### Description of the task
From the records below, output exactly the lines running from the line containing "(521, 333) = (510, 461): green" through the line containing "(354, 137) = (434, 256): brown", and no others.

━━━━━ Records for this exercise ━━━━━

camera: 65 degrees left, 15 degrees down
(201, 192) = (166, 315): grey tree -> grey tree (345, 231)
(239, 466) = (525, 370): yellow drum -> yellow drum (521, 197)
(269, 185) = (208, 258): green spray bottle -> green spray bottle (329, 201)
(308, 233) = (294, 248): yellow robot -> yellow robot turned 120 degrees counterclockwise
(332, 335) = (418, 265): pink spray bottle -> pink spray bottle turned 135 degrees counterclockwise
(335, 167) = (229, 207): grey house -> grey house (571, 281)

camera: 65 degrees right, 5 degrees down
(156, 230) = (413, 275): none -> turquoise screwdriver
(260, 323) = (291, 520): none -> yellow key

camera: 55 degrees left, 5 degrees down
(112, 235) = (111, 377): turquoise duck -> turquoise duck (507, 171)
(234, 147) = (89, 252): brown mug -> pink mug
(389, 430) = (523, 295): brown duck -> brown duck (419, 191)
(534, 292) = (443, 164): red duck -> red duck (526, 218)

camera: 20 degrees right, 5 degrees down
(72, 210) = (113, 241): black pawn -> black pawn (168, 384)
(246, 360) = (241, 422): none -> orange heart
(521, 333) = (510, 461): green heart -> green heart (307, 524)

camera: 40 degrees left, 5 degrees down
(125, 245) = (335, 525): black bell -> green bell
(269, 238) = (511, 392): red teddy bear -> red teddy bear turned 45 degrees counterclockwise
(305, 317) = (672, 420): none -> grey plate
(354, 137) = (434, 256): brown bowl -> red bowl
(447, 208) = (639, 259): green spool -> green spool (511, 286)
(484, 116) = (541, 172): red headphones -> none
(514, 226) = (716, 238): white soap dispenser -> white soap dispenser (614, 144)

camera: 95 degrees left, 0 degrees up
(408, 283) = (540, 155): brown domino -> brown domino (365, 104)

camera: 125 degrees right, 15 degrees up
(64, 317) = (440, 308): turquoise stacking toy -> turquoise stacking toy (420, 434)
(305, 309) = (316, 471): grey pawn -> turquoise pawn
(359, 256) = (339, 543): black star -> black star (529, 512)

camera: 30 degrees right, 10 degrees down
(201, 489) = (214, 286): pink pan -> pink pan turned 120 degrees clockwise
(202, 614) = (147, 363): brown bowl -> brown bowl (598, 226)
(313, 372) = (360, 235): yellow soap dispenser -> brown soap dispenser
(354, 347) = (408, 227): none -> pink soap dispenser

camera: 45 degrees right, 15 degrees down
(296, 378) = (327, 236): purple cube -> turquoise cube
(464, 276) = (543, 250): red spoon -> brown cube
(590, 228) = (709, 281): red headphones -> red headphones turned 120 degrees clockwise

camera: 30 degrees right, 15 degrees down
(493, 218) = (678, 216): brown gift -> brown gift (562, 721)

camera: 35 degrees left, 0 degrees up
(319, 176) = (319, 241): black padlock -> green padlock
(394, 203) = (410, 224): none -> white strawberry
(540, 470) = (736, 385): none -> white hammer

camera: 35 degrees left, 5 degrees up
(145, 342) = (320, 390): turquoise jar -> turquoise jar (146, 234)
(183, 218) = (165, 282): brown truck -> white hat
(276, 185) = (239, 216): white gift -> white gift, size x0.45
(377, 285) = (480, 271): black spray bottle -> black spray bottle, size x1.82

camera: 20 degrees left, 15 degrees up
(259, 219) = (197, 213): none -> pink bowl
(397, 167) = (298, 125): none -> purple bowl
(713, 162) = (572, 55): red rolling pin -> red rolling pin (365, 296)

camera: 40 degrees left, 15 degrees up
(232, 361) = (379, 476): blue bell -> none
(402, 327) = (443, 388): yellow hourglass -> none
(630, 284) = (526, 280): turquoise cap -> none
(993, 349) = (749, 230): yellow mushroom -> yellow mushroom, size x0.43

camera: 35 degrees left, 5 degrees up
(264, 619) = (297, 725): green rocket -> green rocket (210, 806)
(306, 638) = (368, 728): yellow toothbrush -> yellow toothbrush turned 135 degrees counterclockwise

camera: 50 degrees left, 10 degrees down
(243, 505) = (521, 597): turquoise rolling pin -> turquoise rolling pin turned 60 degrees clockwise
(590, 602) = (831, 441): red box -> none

━━━━━

### Written response
(521, 333) = (510, 461): green heart -> green heart (307, 524)

camera: 40 degrees left, 5 degrees down
(125, 245) = (335, 525): black bell -> green bell
(269, 238) = (511, 392): red teddy bear -> red teddy bear turned 45 degrees counterclockwise
(305, 317) = (672, 420): none -> grey plate
(354, 137) = (434, 256): brown bowl -> red bowl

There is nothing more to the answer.